:: Job item ::
Using the word "size" as the filter, copy each matching line from the records.

☆ ☆ ☆

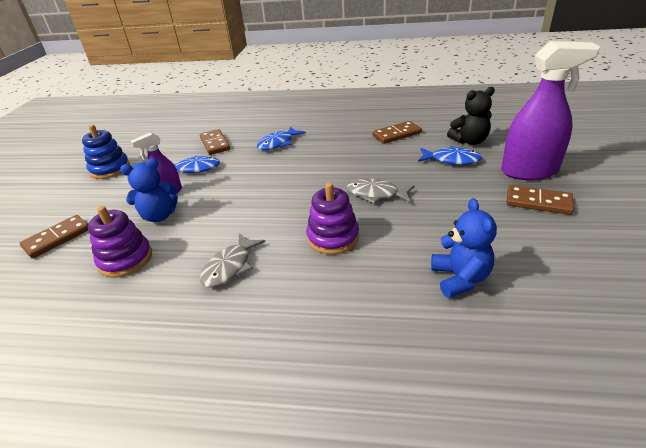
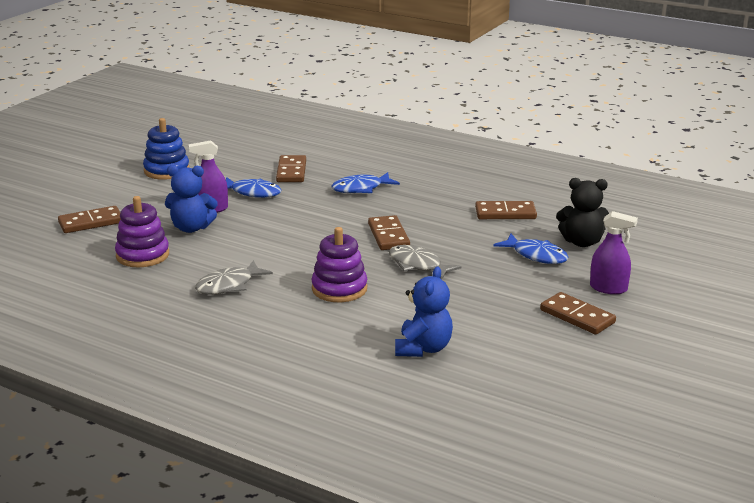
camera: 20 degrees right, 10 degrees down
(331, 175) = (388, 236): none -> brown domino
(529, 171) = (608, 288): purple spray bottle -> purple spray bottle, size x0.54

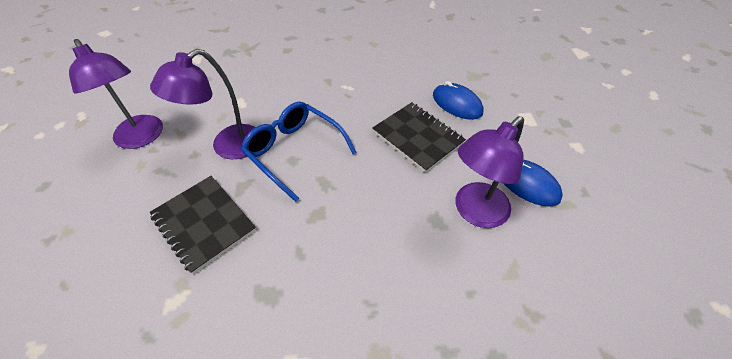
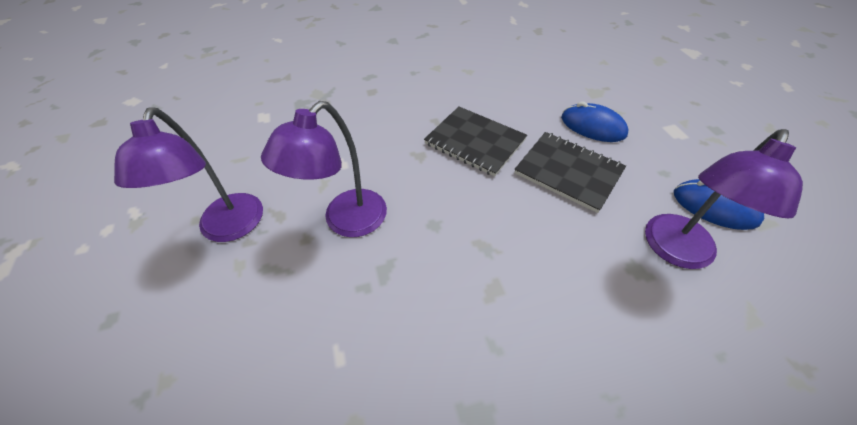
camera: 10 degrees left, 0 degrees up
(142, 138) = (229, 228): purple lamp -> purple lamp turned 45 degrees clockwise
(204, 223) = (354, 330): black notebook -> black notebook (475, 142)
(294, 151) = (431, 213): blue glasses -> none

☆ ☆ ☆

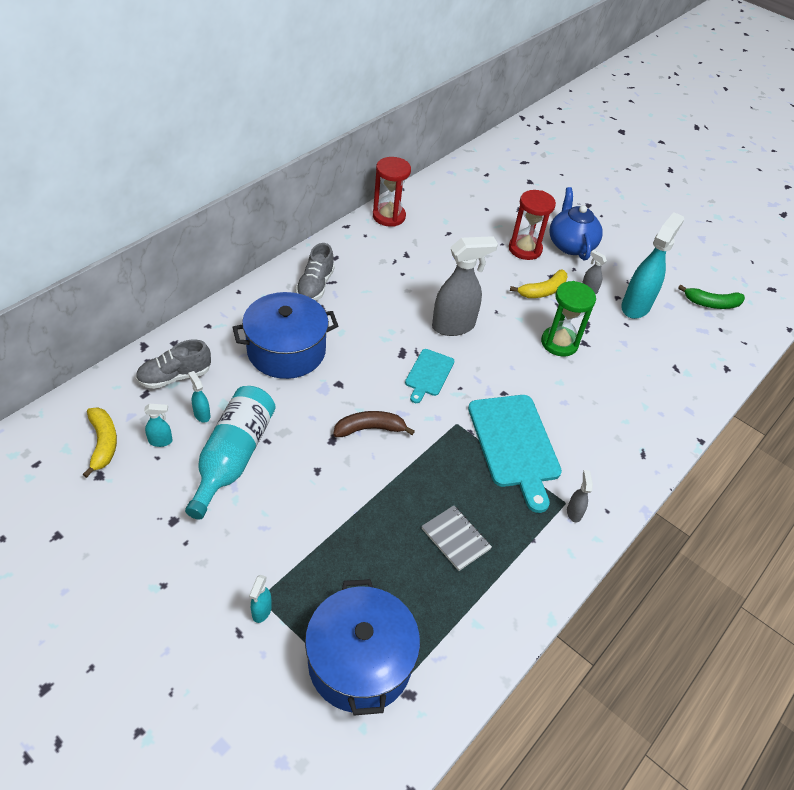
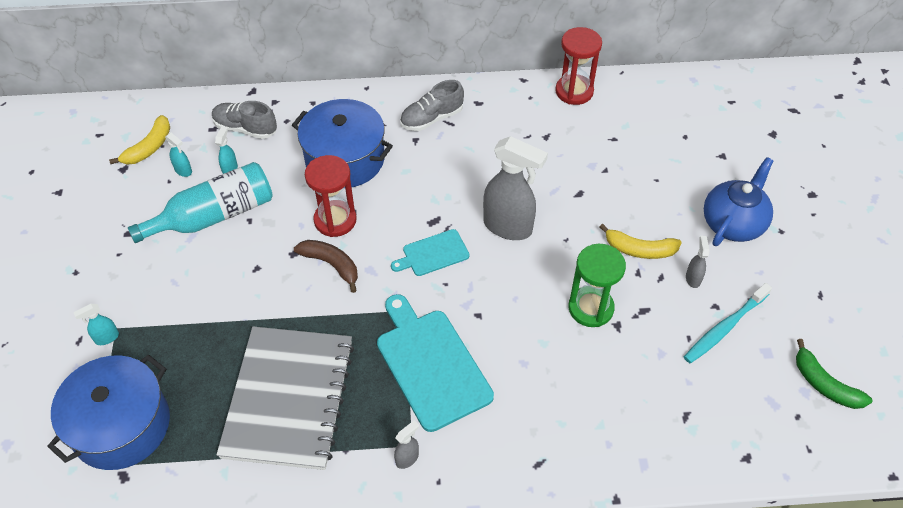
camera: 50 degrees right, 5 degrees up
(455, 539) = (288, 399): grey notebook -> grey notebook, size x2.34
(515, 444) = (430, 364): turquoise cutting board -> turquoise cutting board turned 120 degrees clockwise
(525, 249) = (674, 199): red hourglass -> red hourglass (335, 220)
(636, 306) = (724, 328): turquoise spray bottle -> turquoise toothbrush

☆ ☆ ☆

:: Answer for this exercise ::
(529, 171) = (608, 288): purple spray bottle -> purple spray bottle, size x0.54
(455, 539) = (288, 399): grey notebook -> grey notebook, size x2.34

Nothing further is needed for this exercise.